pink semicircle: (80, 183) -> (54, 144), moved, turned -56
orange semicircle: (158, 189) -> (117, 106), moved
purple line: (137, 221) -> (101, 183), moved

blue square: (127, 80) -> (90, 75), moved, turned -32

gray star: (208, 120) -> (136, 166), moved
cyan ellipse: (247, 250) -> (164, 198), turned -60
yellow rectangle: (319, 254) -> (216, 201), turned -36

==

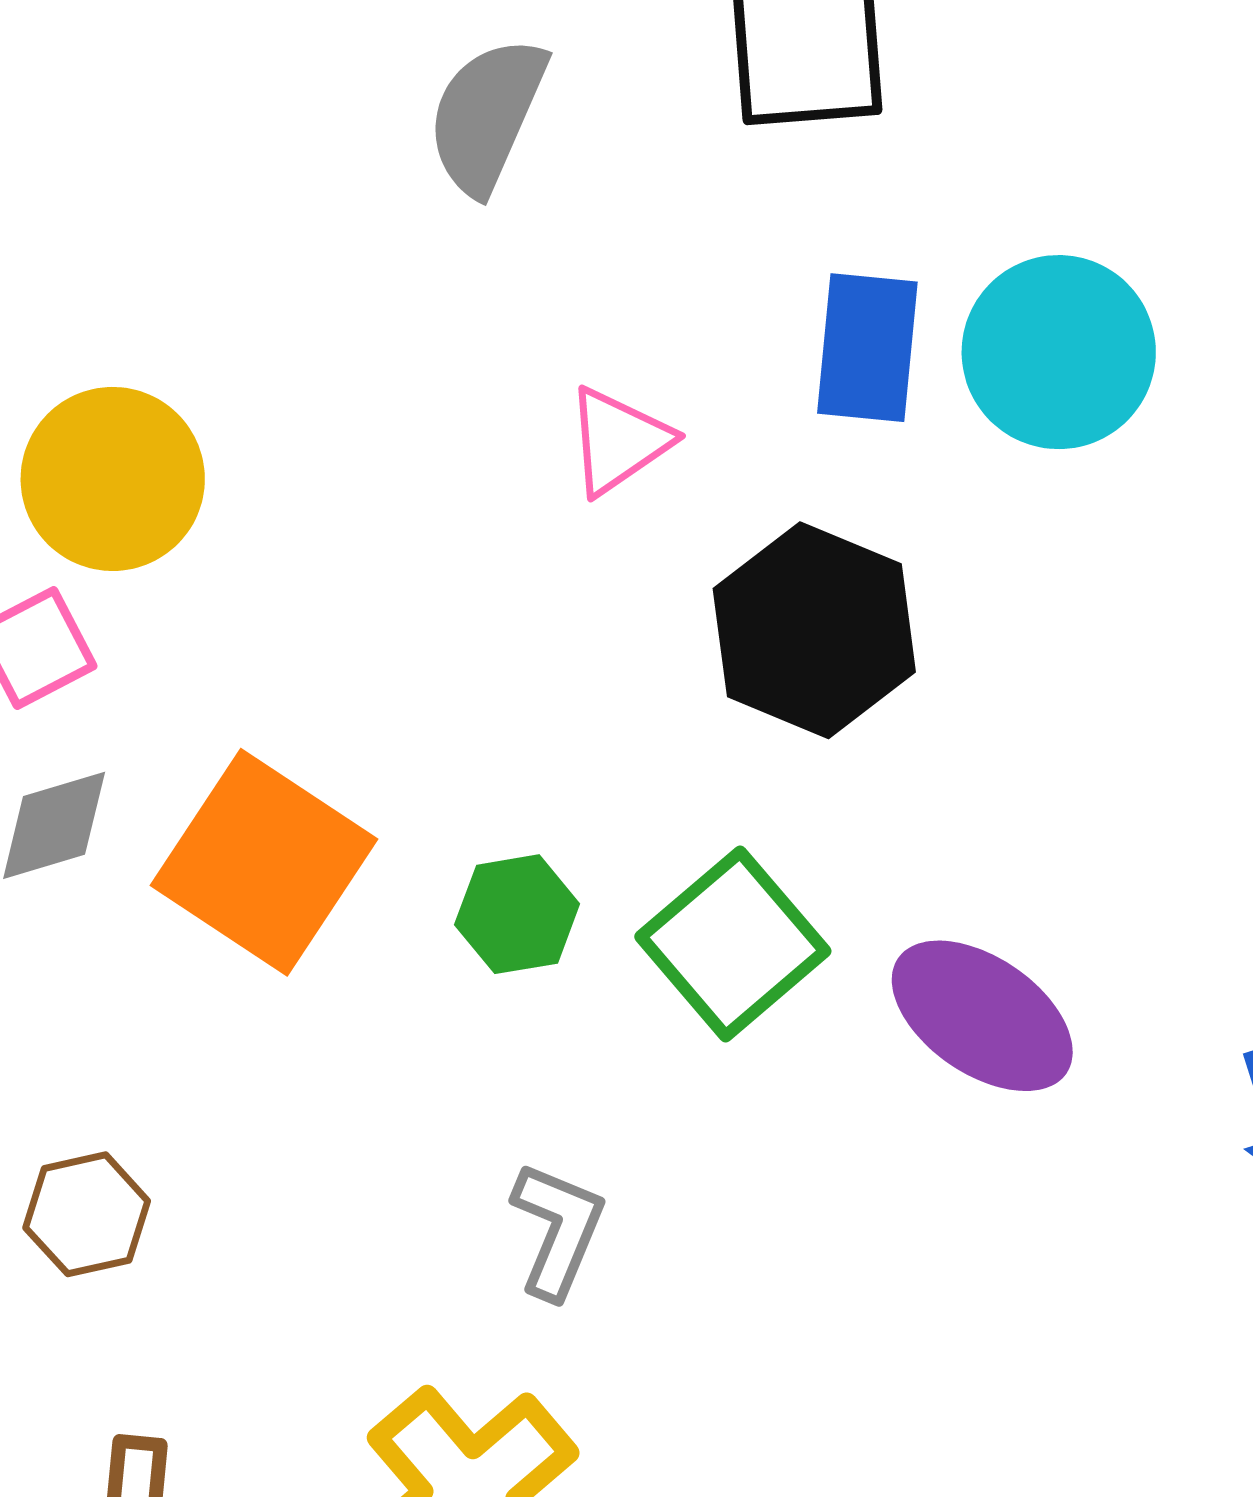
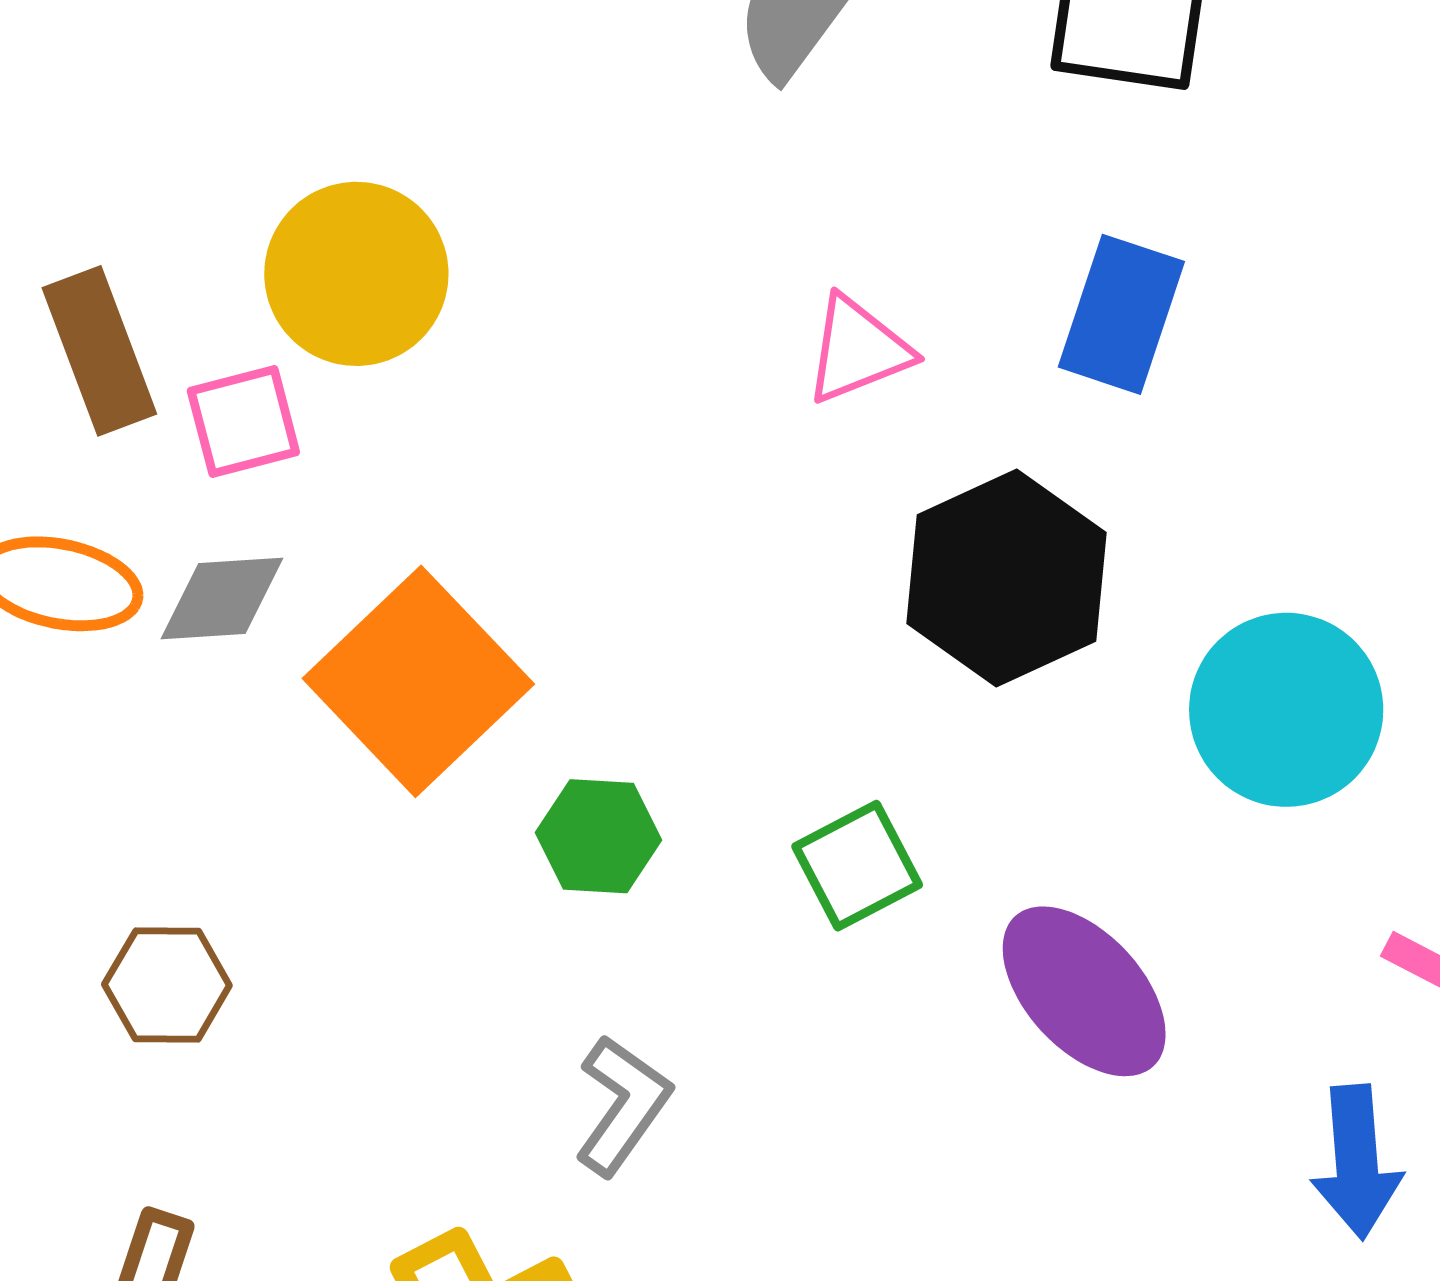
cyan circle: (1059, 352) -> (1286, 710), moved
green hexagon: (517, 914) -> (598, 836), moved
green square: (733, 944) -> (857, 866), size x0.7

Problem description:
Please give an exact copy of the lines above, beginning with the line containing "cyan circle: (1059, 352)" and running through the line containing "green square: (733, 944)", and of no other lines.

Answer to this task:
cyan circle: (1059, 352) -> (1286, 710), moved
green hexagon: (517, 914) -> (598, 836), moved
green square: (733, 944) -> (857, 866), size x0.7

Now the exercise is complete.